Description of the task: Only these lines are needed: the first line of the entries below through the line with "M2: none -> motor 12V (W4, W8)", each returned exactly.

** Opening Exercise data block **

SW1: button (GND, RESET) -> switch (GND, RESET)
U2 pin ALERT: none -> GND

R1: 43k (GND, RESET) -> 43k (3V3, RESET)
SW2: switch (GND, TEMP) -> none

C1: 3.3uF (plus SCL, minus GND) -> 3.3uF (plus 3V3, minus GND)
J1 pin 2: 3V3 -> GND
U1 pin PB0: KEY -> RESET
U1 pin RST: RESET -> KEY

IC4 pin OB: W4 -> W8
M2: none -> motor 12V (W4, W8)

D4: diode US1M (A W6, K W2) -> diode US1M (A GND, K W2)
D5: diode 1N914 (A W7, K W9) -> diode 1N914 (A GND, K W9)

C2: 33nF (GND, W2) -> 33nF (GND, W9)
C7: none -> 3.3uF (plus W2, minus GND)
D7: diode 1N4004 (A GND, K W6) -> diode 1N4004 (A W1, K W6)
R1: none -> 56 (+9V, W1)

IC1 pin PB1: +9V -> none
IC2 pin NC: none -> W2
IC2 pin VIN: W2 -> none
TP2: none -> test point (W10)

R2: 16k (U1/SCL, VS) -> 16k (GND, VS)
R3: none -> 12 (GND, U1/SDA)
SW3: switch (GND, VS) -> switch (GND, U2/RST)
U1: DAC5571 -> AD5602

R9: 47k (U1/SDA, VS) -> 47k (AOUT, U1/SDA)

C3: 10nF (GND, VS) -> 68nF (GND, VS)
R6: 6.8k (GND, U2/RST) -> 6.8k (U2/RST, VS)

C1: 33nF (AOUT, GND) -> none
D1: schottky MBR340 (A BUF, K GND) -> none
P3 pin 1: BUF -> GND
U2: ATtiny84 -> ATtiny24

** Closing Exercise data block **

Written reply:
SW1: button (GND, RESET) -> switch (GND, RESET)
U2 pin ALERT: none -> GND

R1: 43k (GND, RESET) -> 43k (3V3, RESET)
SW2: switch (GND, TEMP) -> none

C1: 3.3uF (plus SCL, minus GND) -> 3.3uF (plus 3V3, minus GND)
J1 pin 2: 3V3 -> GND
U1 pin PB0: KEY -> RESET
U1 pin RST: RESET -> KEY

IC4 pin OB: W4 -> W8
M2: none -> motor 12V (W4, W8)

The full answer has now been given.